INSTRUCTIONS TO FOLLOW ▸
Wherever "plus" appears in a line of the records below, count that line, and report only the number.

SUPPLIED INFORMATION ▸
+++++
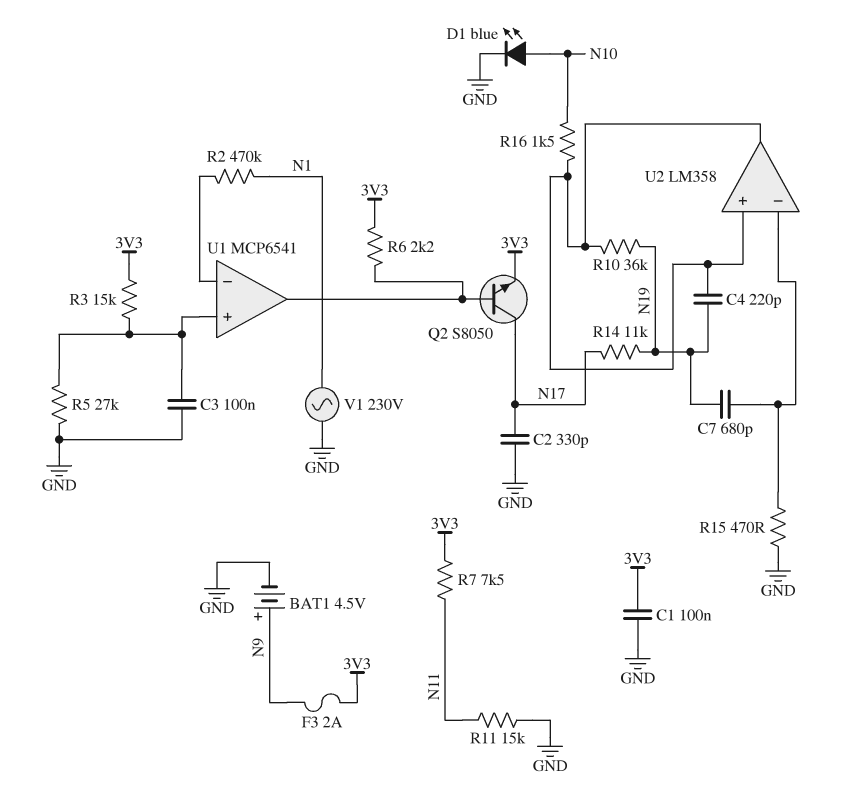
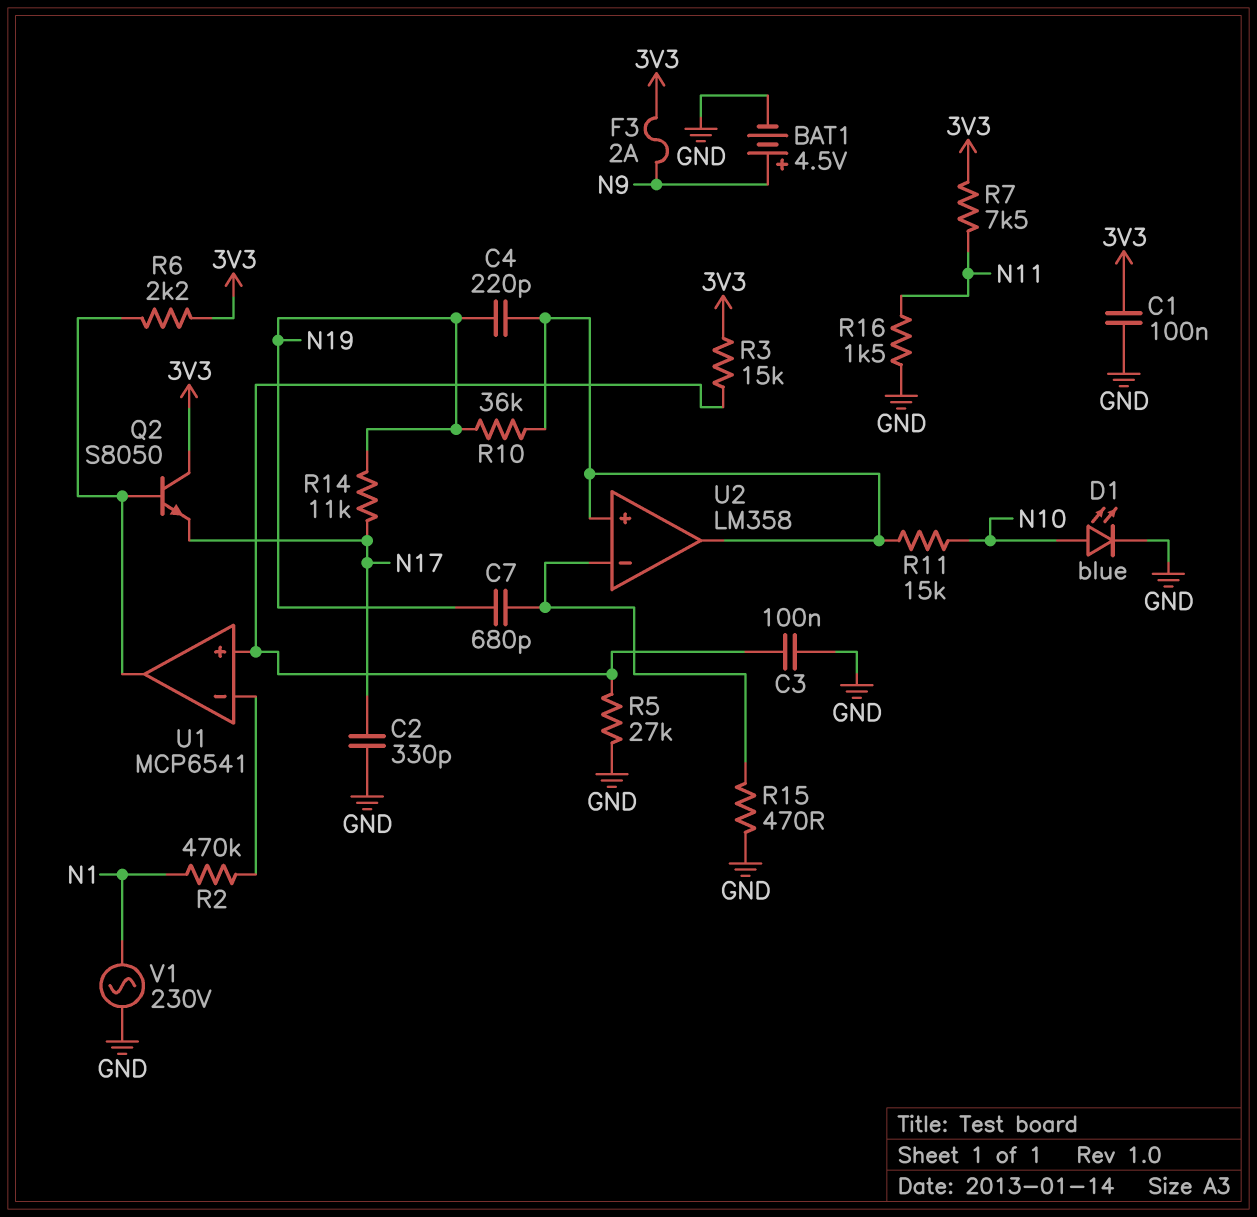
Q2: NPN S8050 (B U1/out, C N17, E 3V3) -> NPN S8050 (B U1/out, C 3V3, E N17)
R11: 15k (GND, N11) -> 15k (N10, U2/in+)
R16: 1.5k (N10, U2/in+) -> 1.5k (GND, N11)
+++++
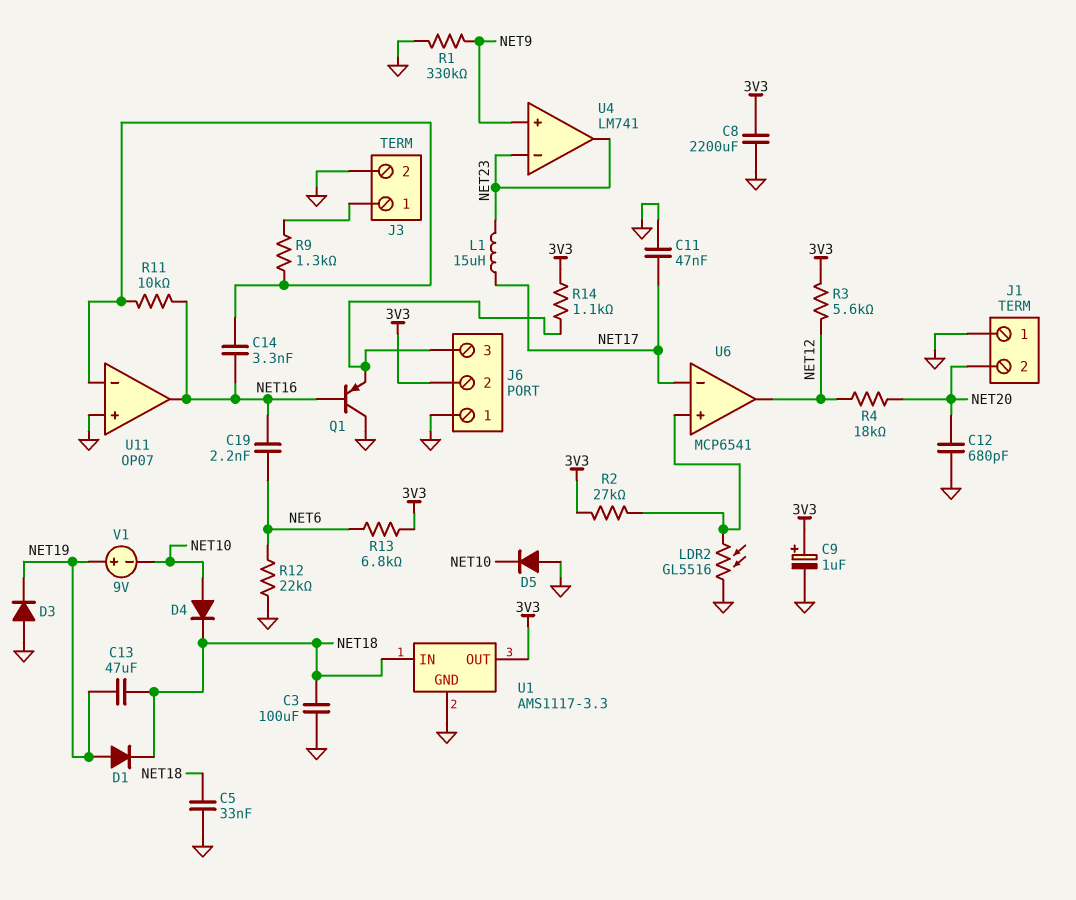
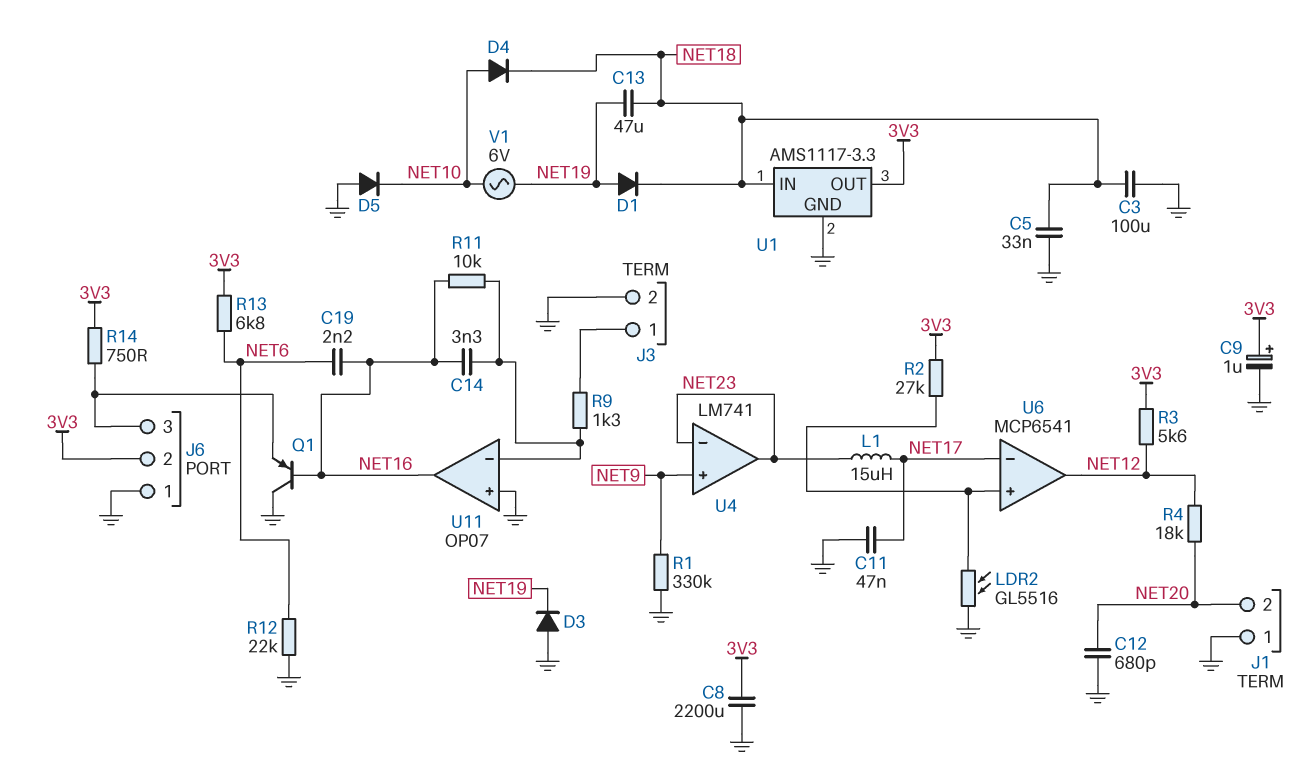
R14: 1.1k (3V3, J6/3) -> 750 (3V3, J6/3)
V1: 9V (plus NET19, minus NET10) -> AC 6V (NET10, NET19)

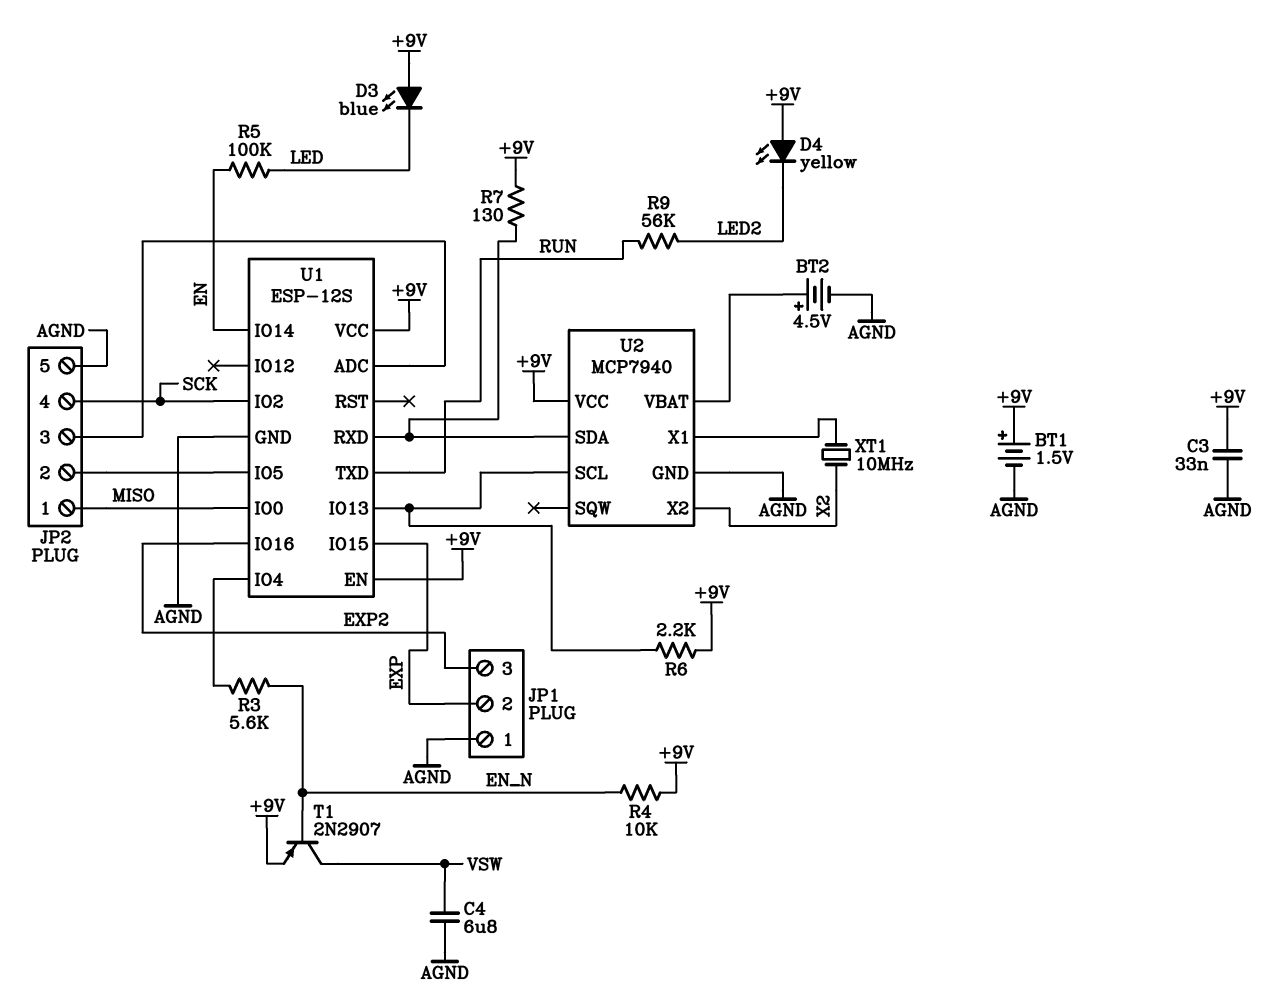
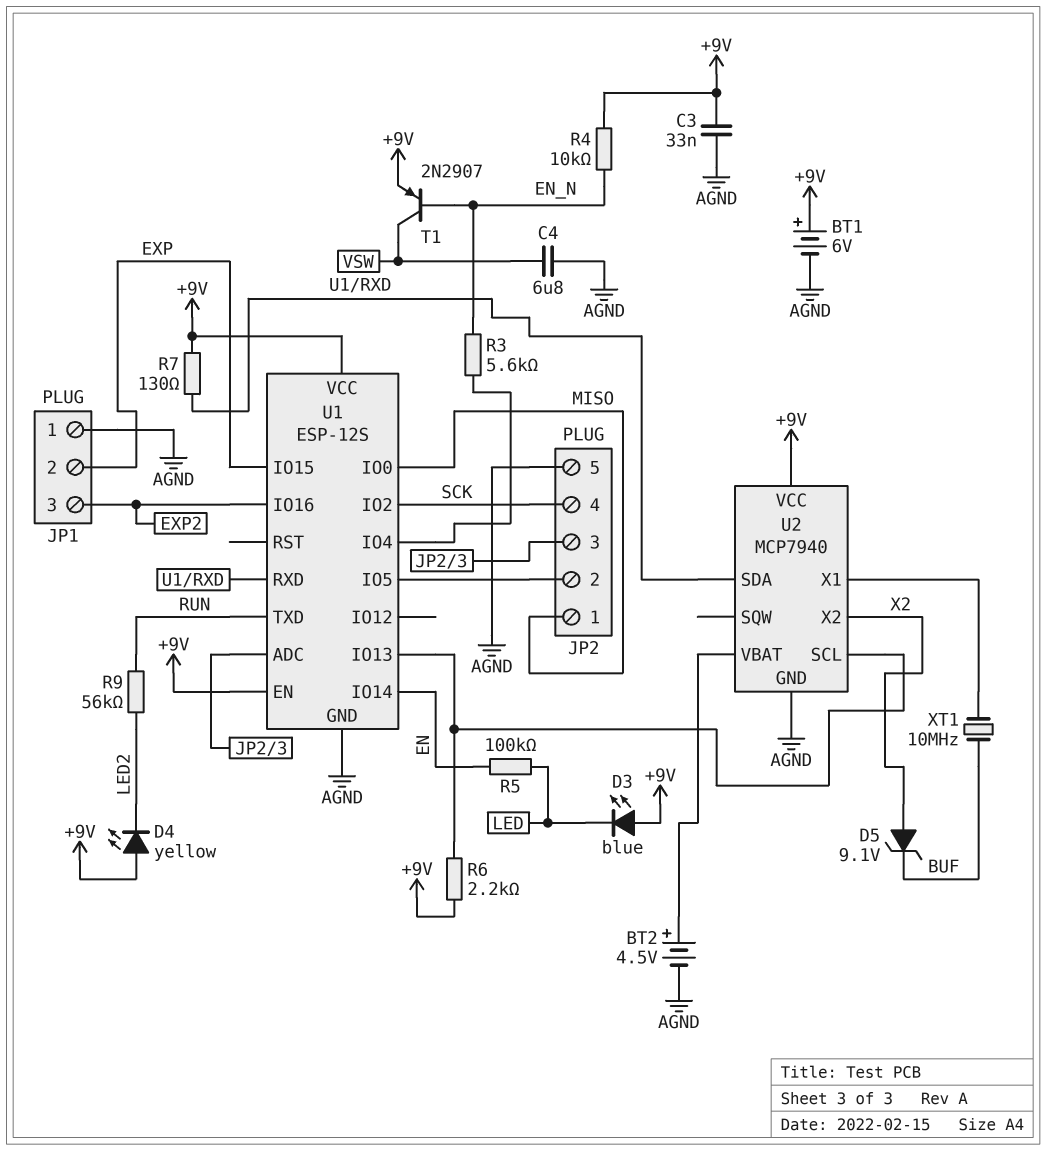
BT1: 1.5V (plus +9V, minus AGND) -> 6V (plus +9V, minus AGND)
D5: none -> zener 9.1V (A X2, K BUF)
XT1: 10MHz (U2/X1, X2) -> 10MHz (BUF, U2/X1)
+++++
SOLUTION BELOW ▸
2